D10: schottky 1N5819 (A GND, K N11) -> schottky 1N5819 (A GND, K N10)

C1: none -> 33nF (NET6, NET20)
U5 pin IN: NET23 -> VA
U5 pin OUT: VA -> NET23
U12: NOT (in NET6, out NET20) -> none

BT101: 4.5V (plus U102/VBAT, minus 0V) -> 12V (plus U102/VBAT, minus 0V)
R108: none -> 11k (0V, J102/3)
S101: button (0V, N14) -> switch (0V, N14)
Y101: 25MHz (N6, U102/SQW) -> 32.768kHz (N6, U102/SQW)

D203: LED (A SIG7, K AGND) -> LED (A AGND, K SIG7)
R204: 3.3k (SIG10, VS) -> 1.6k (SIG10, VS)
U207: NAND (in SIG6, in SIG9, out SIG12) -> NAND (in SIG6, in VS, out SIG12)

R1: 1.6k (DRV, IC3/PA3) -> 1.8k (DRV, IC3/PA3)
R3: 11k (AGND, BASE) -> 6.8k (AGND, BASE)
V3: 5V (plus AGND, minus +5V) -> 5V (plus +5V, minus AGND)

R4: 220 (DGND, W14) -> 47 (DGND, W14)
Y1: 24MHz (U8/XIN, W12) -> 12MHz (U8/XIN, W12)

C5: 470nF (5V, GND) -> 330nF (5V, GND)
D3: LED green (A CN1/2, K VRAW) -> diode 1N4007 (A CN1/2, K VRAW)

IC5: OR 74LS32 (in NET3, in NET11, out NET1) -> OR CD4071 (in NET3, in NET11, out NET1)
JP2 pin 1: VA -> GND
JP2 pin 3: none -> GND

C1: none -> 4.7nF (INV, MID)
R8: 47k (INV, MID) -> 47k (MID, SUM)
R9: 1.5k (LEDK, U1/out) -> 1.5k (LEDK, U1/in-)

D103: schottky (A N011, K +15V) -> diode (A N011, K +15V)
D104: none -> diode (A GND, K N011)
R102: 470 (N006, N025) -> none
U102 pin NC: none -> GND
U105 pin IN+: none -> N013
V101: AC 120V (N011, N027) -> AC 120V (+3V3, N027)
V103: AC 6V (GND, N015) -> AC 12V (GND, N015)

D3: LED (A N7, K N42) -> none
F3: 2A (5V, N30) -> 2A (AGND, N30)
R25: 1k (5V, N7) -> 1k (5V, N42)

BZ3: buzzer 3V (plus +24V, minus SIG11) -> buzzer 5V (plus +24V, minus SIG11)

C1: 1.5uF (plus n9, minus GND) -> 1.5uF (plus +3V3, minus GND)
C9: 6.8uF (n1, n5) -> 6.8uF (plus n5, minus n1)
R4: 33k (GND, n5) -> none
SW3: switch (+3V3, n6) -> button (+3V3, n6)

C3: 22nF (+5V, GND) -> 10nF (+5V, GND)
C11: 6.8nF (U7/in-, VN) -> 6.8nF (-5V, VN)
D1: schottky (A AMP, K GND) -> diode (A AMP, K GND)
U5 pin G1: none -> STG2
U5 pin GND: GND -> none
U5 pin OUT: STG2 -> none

· · · · · · ·

From the entries above, return each line with the word "AGND" in it.

Solution to this task >>
D203: LED (A SIG7, K AGND) -> LED (A AGND, K SIG7)
R3: 11k (AGND, BASE) -> 6.8k (AGND, BASE)
V3: 5V (plus AGND, minus +5V) -> 5V (plus +5V, minus AGND)
F3: 2A (5V, N30) -> 2A (AGND, N30)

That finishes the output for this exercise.